The data Start Marker

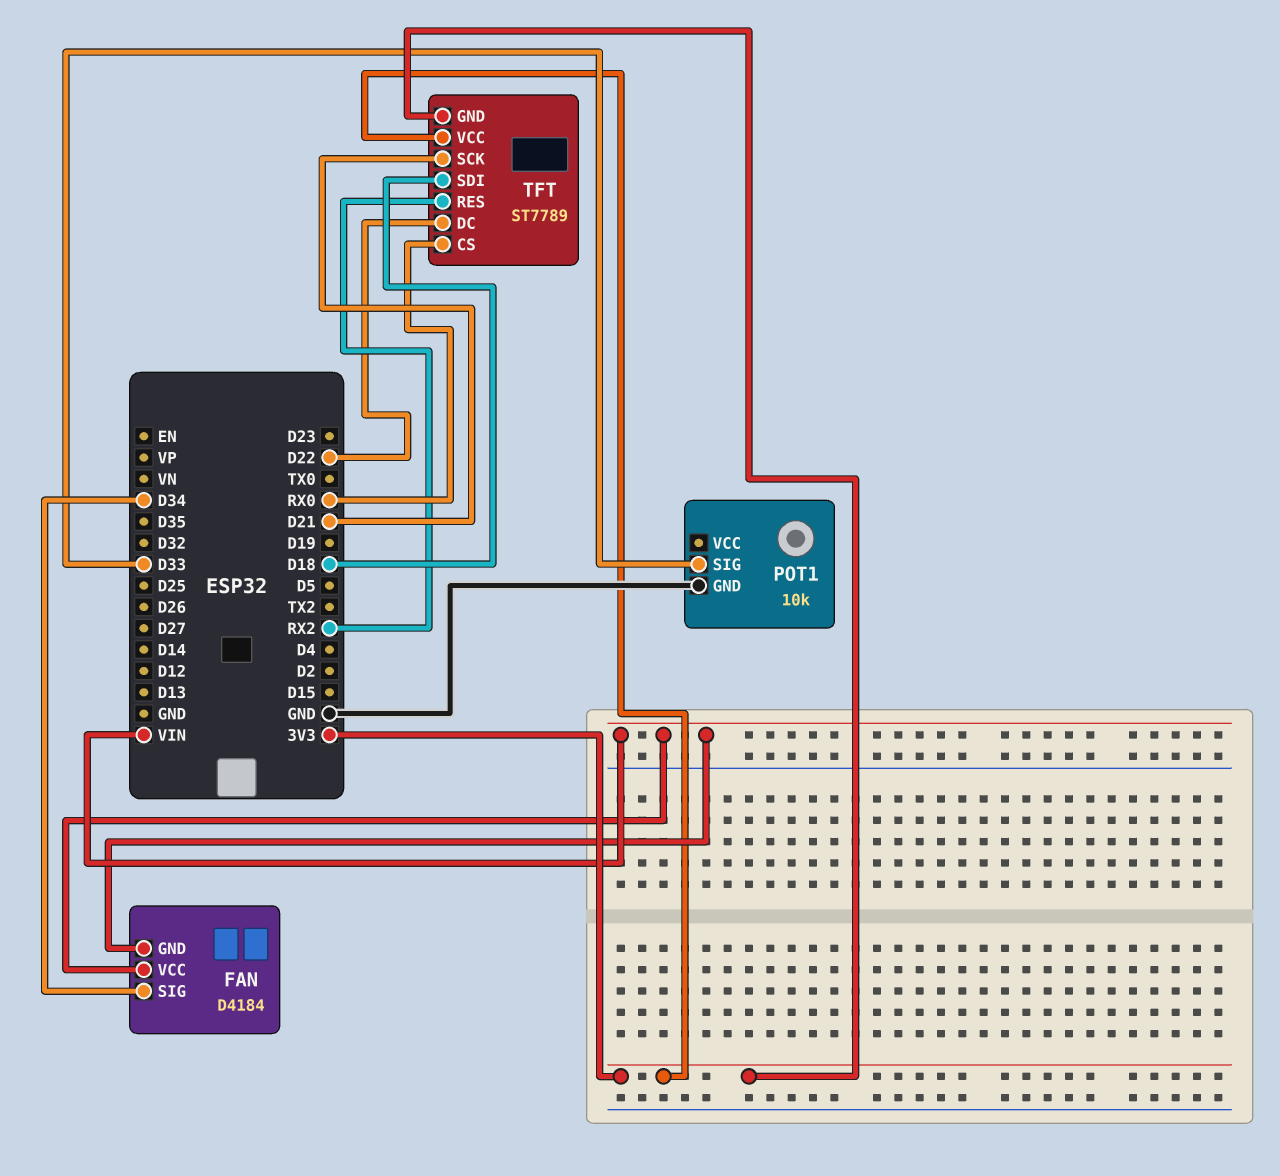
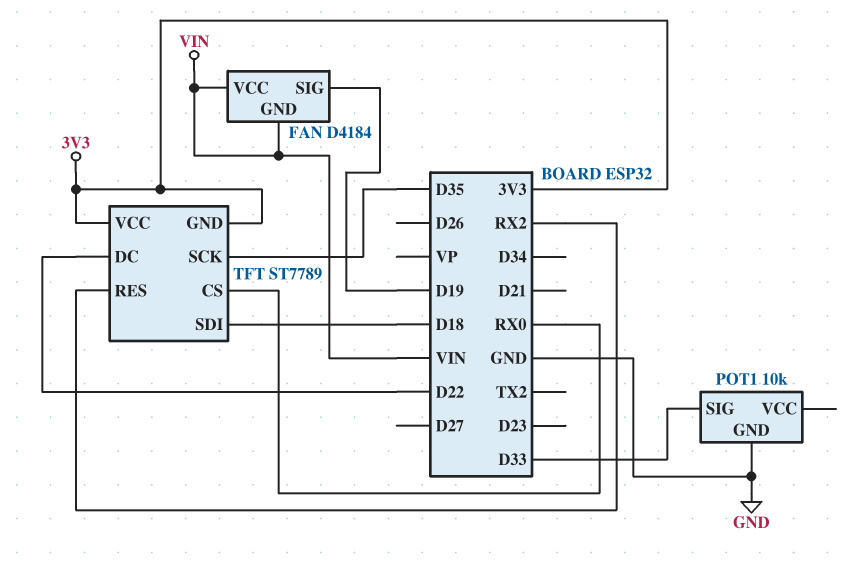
FAN pin SIG: D34 -> D19
TFT pin SCK: D21 -> D35

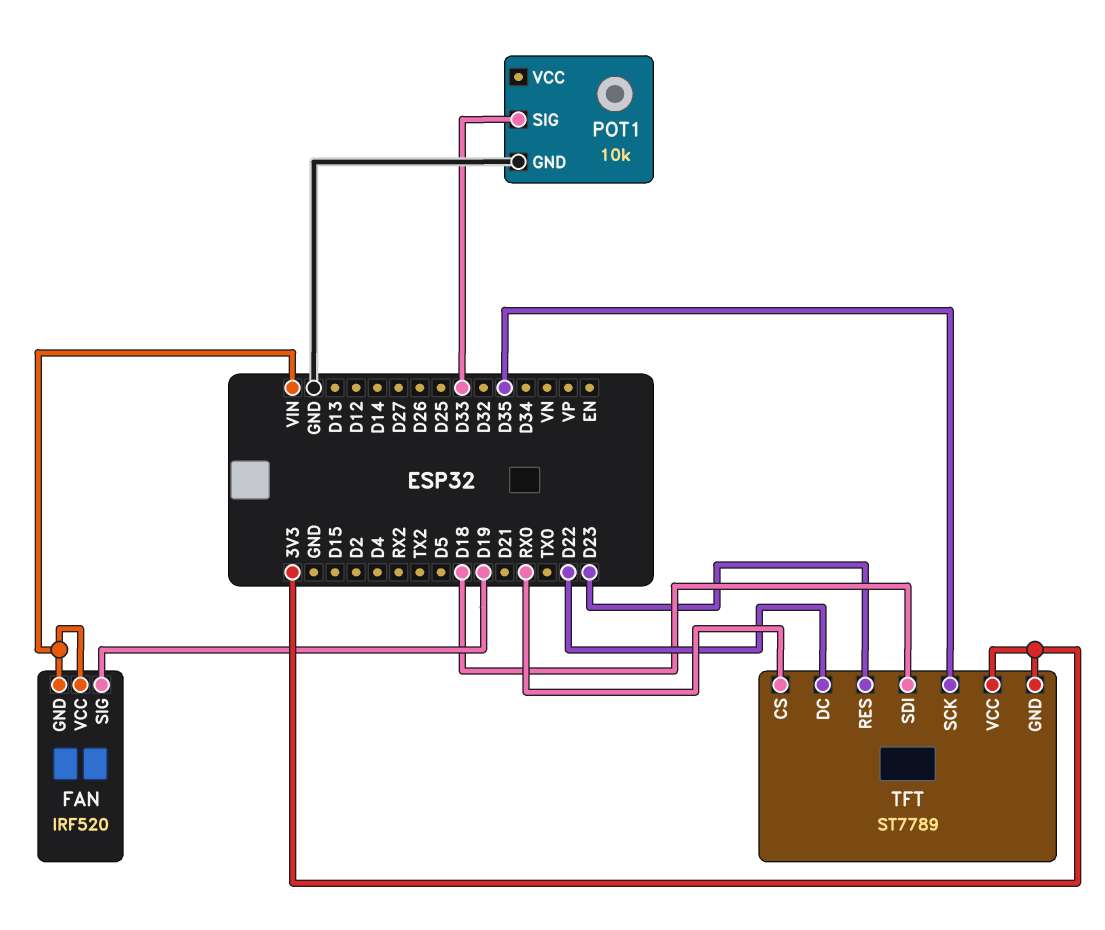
FAN: D4184 -> IRF520
TFT pin RES: RX2 -> D23

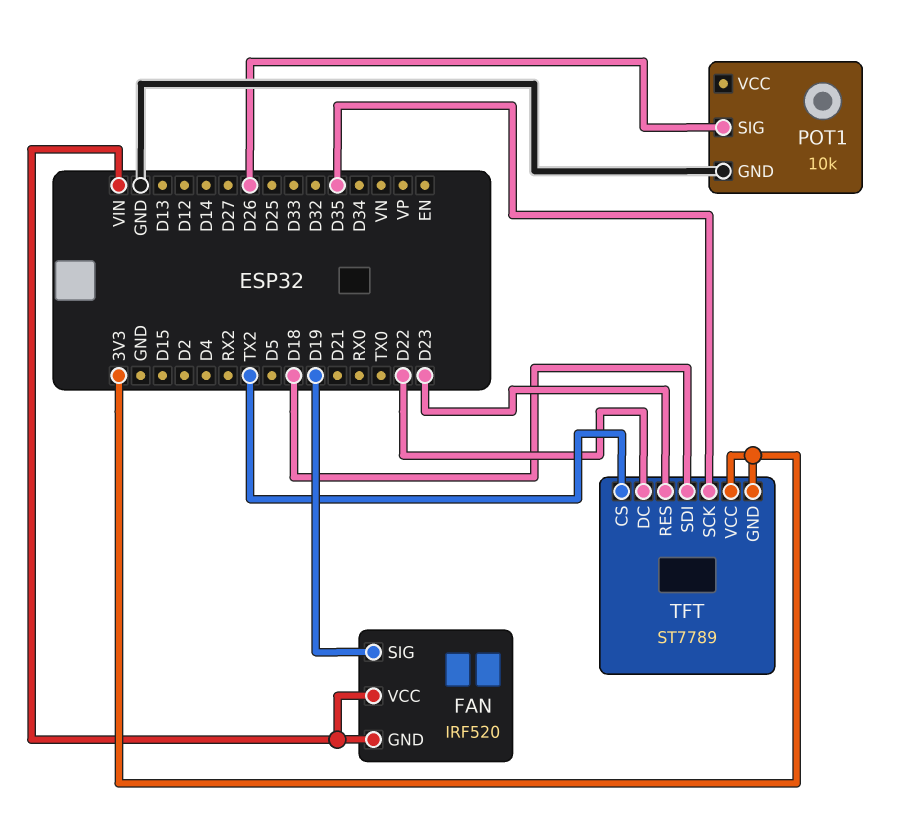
POT1 pin SIG: D33 -> D26
TFT pin CS: RX0 -> TX2

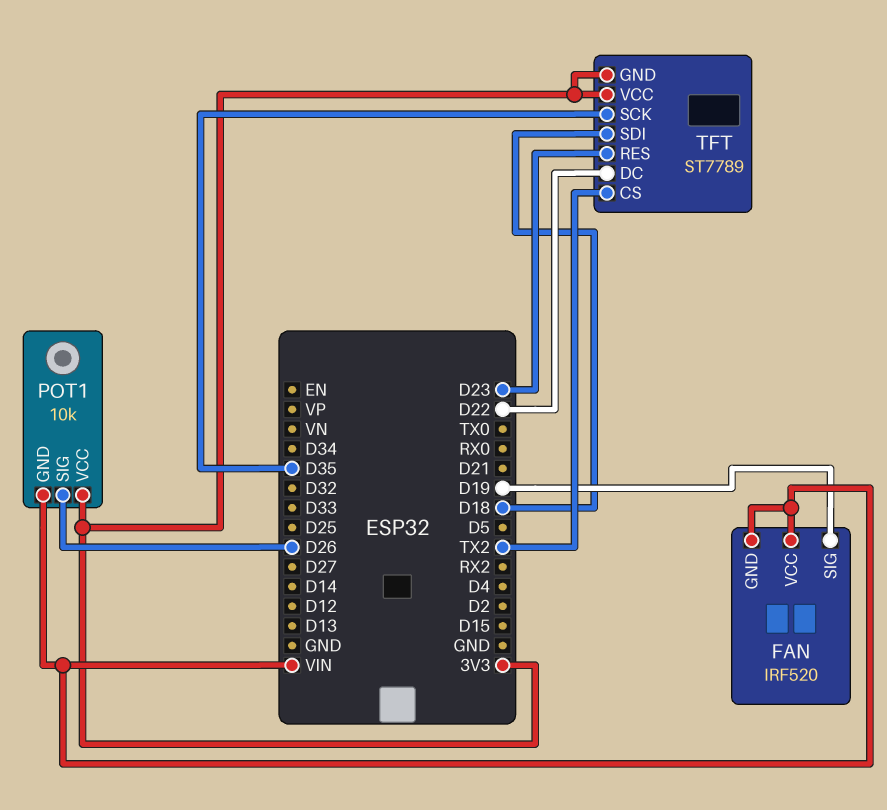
POT1 pin GND: GND -> VIN
POT1 pin VCC: none -> 3V3

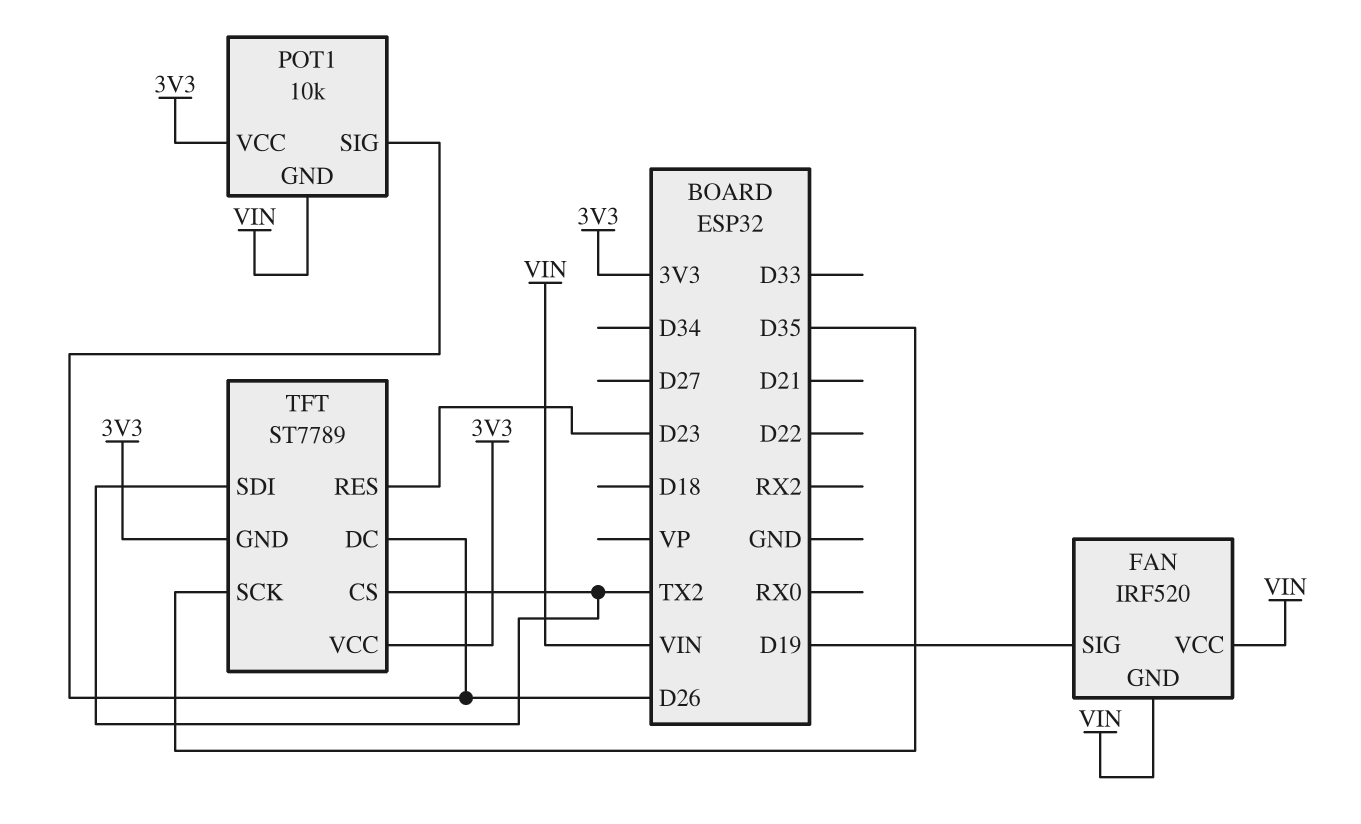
TFT pin DC: D22 -> D26
TFT pin SDI: D18 -> TX2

The data End Marker

Task goal: Transcribe the listing exactly. Its images are to be omitted.

Written solution:
FAN pin SIG: D34 -> D19
TFT pin SCK: D21 -> D35

FAN: D4184 -> IRF520
TFT pin RES: RX2 -> D23

POT1 pin SIG: D33 -> D26
TFT pin CS: RX0 -> TX2

POT1 pin GND: GND -> VIN
POT1 pin VCC: none -> 3V3

TFT pin DC: D22 -> D26
TFT pin SDI: D18 -> TX2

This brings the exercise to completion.